Collected data entries:
....

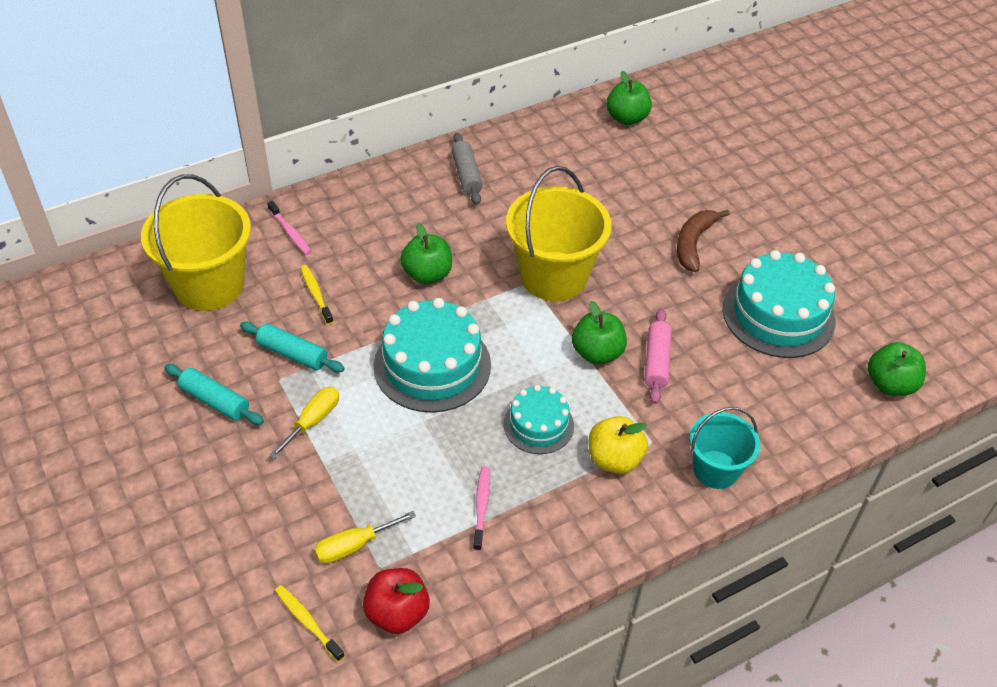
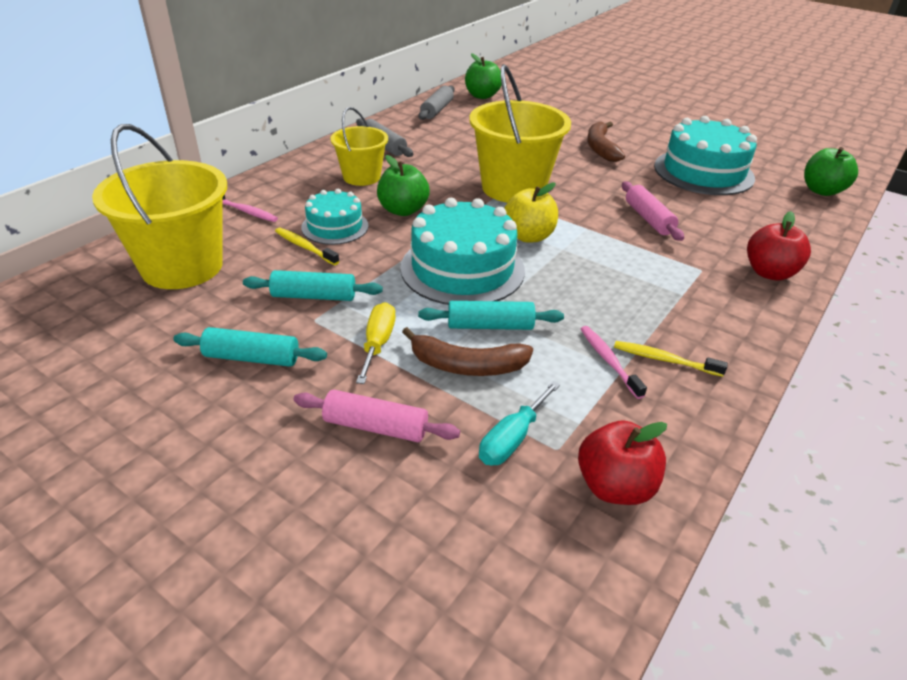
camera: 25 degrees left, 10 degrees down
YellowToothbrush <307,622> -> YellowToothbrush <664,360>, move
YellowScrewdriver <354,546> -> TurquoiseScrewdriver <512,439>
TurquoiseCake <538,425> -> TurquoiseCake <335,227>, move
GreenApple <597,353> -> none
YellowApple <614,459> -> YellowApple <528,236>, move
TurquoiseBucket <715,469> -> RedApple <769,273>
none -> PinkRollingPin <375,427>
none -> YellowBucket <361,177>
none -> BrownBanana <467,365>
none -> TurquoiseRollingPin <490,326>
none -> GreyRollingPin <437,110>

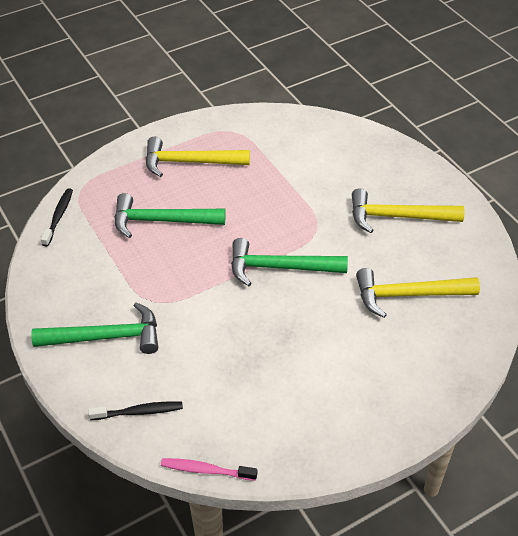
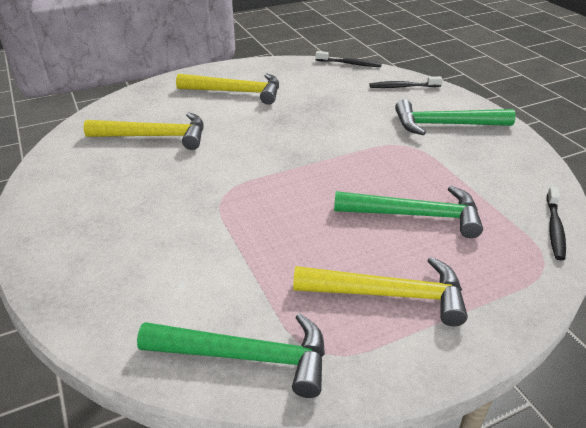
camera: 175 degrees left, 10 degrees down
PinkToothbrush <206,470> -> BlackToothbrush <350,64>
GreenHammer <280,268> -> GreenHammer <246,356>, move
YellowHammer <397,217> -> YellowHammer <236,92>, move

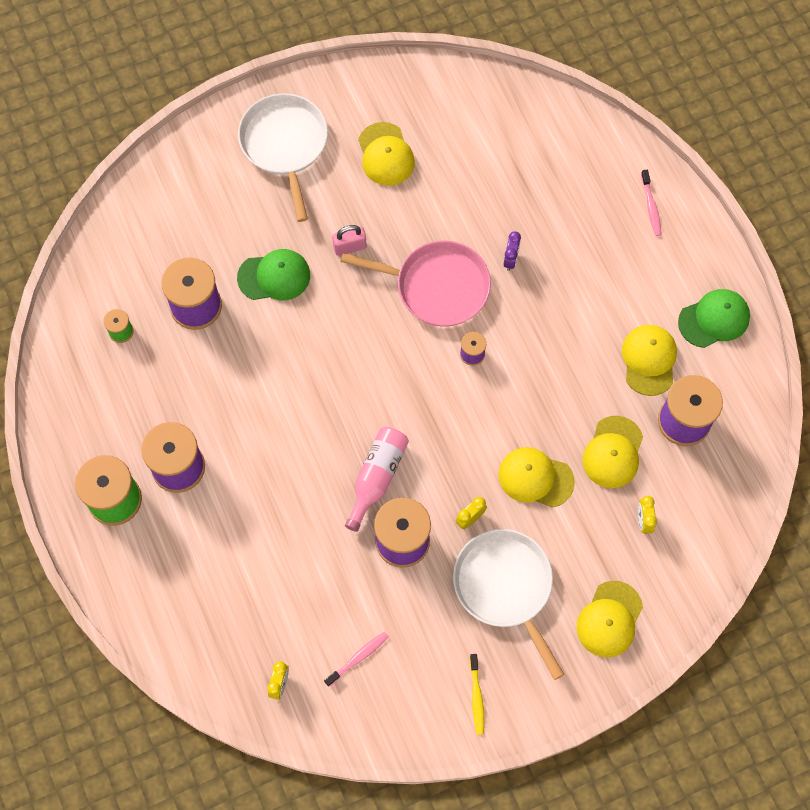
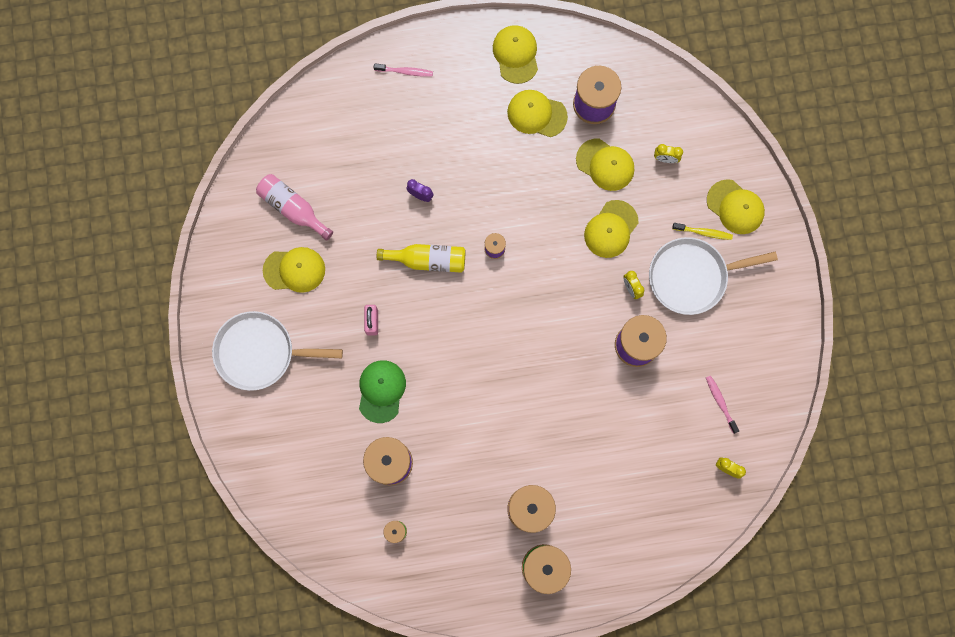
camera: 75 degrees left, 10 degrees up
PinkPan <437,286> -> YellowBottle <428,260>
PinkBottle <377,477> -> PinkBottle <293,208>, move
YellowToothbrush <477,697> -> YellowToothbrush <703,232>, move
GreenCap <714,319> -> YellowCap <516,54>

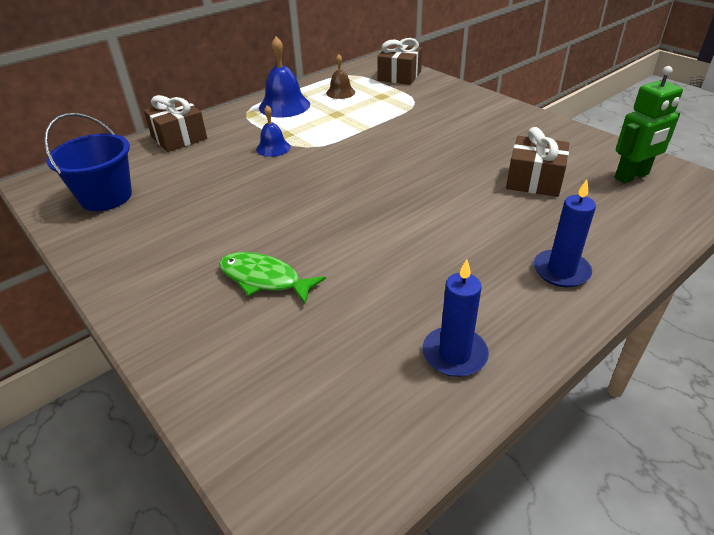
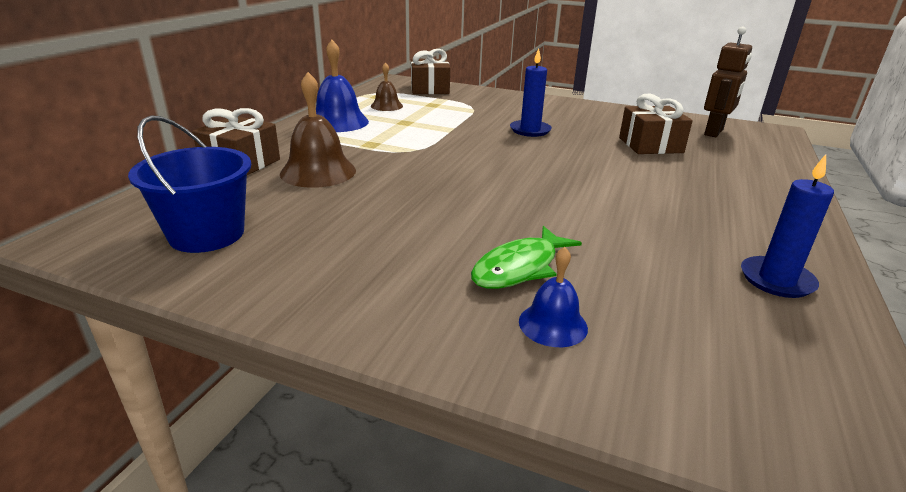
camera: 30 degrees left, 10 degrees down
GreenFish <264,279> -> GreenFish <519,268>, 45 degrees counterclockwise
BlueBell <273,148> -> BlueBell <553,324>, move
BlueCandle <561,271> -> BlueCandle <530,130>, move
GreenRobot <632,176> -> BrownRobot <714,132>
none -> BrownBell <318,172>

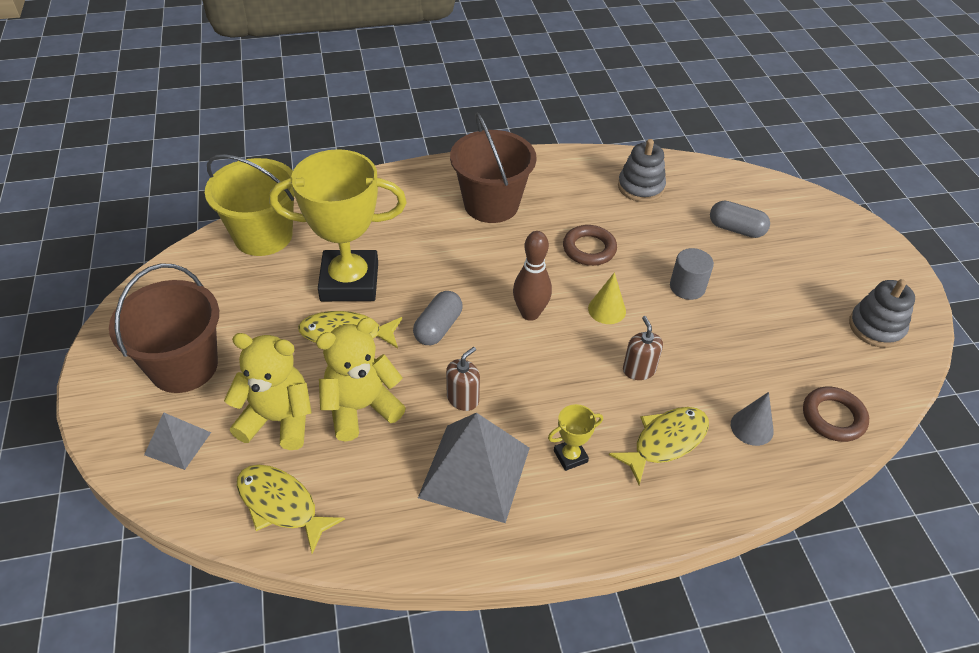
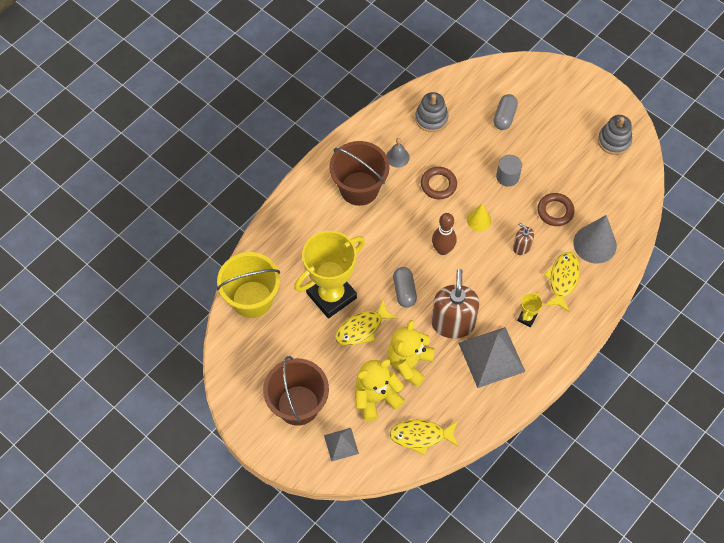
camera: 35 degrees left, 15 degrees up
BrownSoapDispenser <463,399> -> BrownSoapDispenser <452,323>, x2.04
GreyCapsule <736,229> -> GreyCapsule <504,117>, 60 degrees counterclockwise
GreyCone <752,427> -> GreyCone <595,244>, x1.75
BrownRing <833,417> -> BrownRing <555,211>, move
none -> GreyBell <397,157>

....

The lines to reproduce run from the line containing "YellowToothbrush <477,697> ->" through the last line of the records above, both included. Copy them exactly and drop the pictures.

Answer to the problem:
YellowToothbrush <477,697> -> YellowToothbrush <703,232>, move
GreenCap <714,319> -> YellowCap <516,54>

camera: 30 degrees left, 10 degrees down
GreenFish <264,279> -> GreenFish <519,268>, 45 degrees counterclockwise
BlueBell <273,148> -> BlueBell <553,324>, move
BlueCandle <561,271> -> BlueCandle <530,130>, move
GreenRobot <632,176> -> BrownRobot <714,132>
none -> BrownBell <318,172>

camera: 35 degrees left, 15 degrees up
BrownSoapDispenser <463,399> -> BrownSoapDispenser <452,323>, x2.04
GreyCapsule <736,229> -> GreyCapsule <504,117>, 60 degrees counterclockwise
GreyCone <752,427> -> GreyCone <595,244>, x1.75
BrownRing <833,417> -> BrownRing <555,211>, move
none -> GreyBell <397,157>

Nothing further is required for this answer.